AIM OF THE TASK -
From the line that contains "D1: schottky MBR340" to the final line of the records below, print each line exactly and leave every picture out.

START EXERCISE DATA

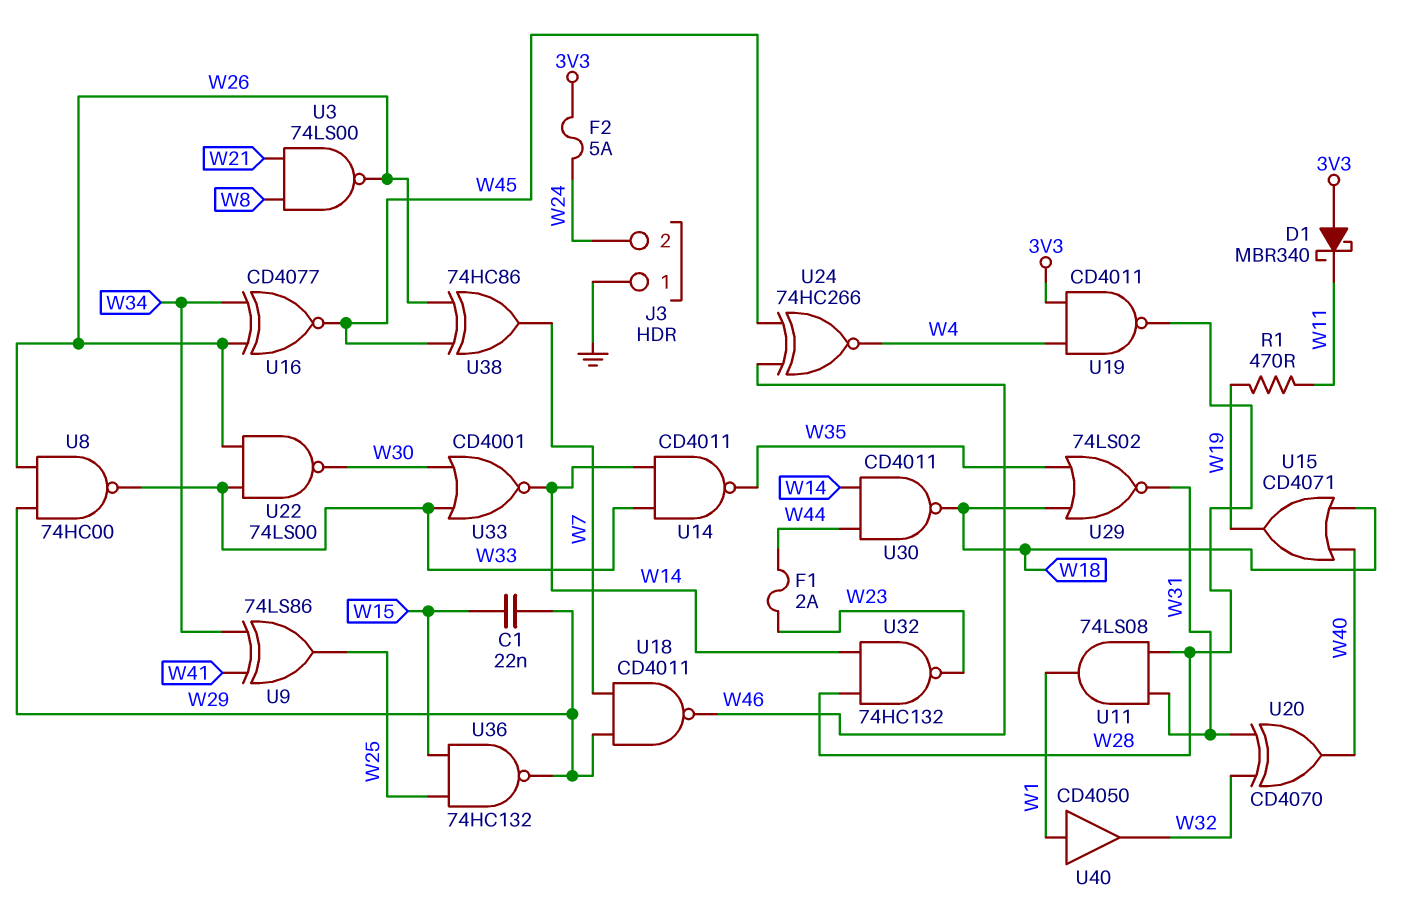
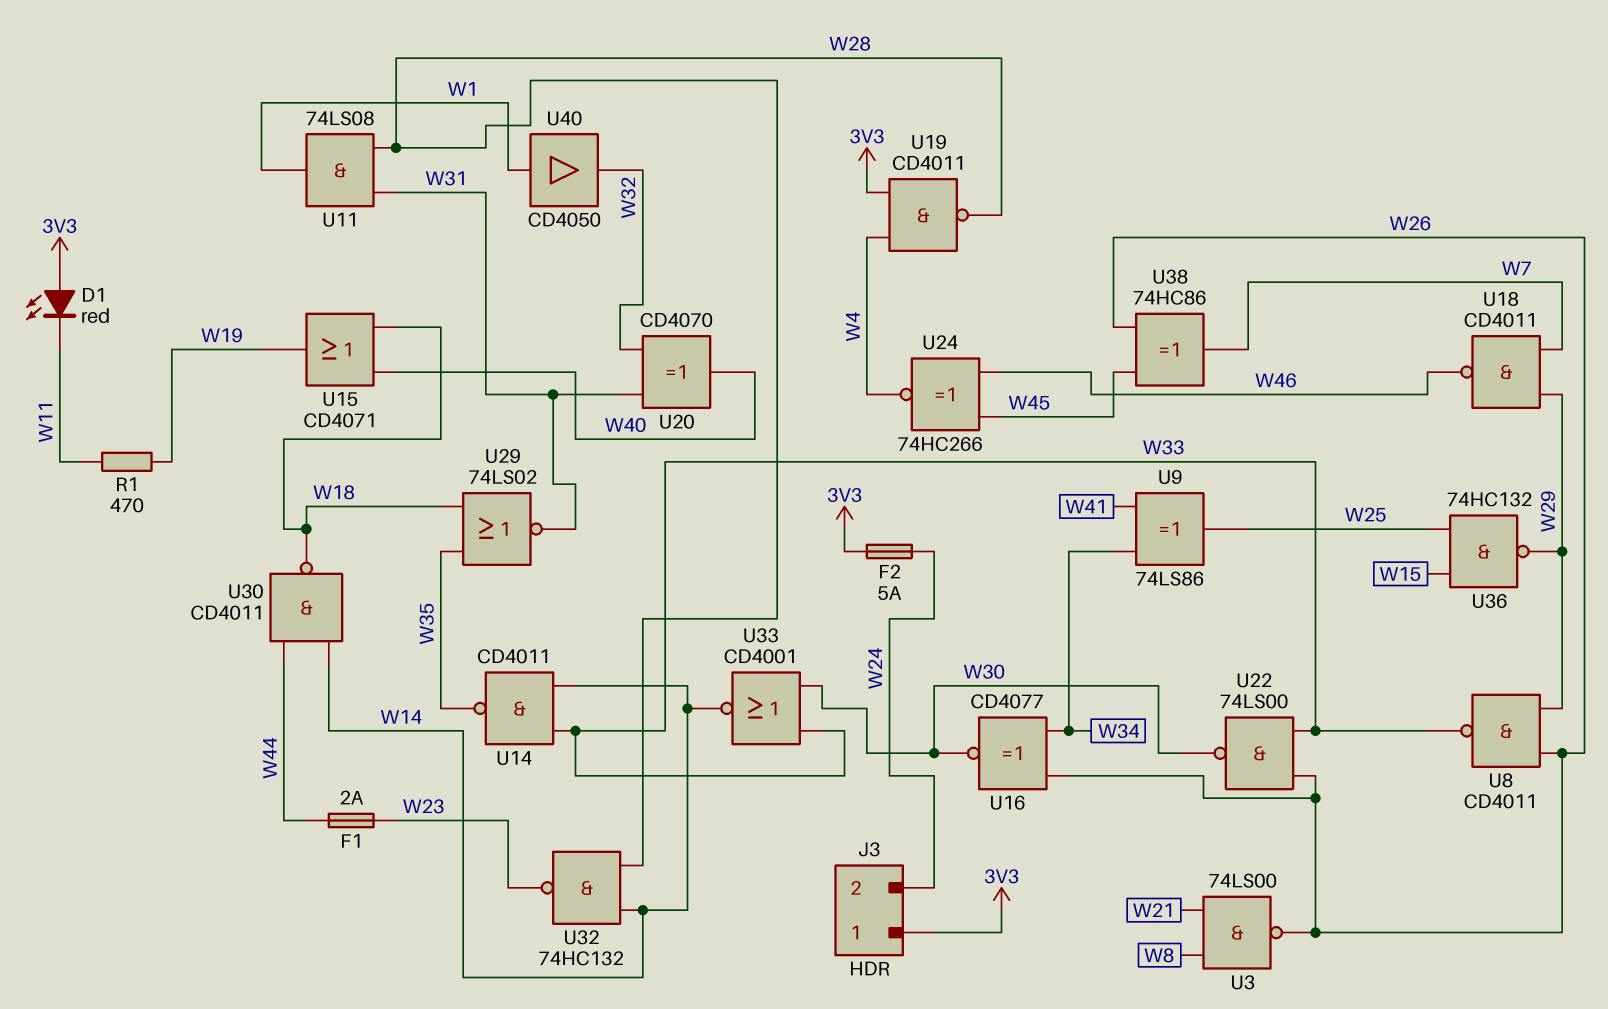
C1: 22nF (W15, W29) -> none
D1: schottky MBR340 (A 3V3, K W11) -> LED red (A 3V3, K W11)
J3 pin 1: GND -> 3V3
U8: NAND 74HC00 (in W26, in W29, out W33) -> NAND CD4011 (in W26, in W29, out W33)
U16: XNOR CD4077 (in W26, in W34, out W45) -> XNOR CD4077 (in W26, in W34, out W30)

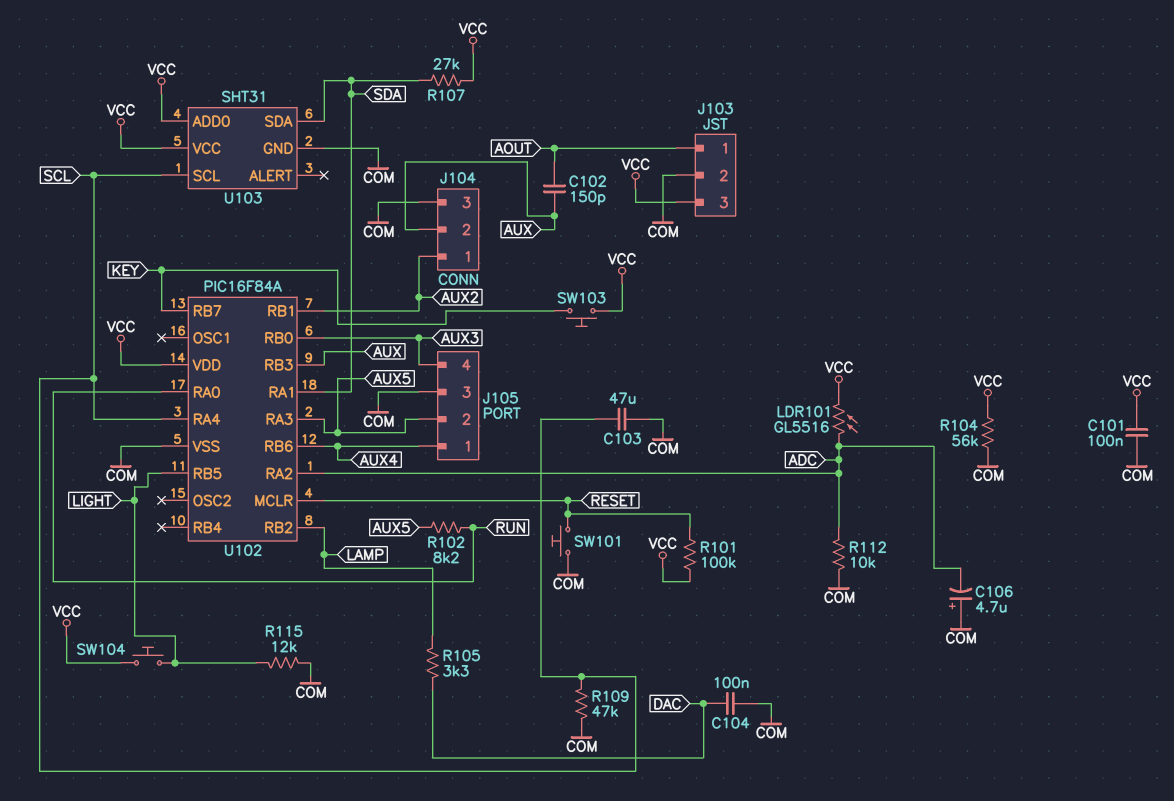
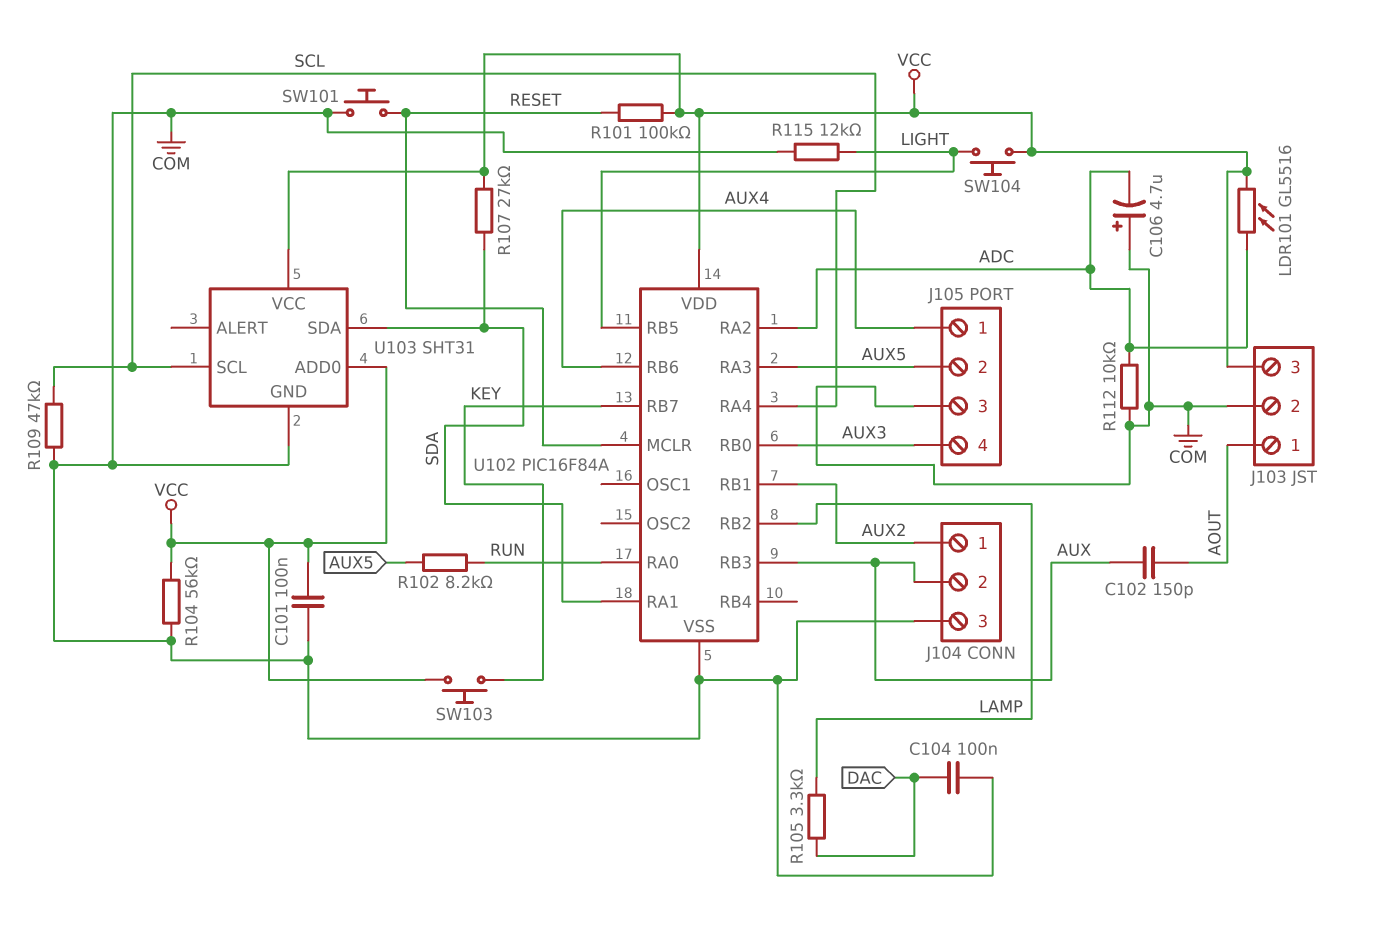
C103: 47uF (COM, SCL) -> none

END EXERCISE DATA

SOLVED EXERCISE -
D1: schottky MBR340 (A 3V3, K W11) -> LED red (A 3V3, K W11)
J3 pin 1: GND -> 3V3
U8: NAND 74HC00 (in W26, in W29, out W33) -> NAND CD4011 (in W26, in W29, out W33)
U16: XNOR CD4077 (in W26, in W34, out W45) -> XNOR CD4077 (in W26, in W34, out W30)

C103: 47uF (COM, SCL) -> none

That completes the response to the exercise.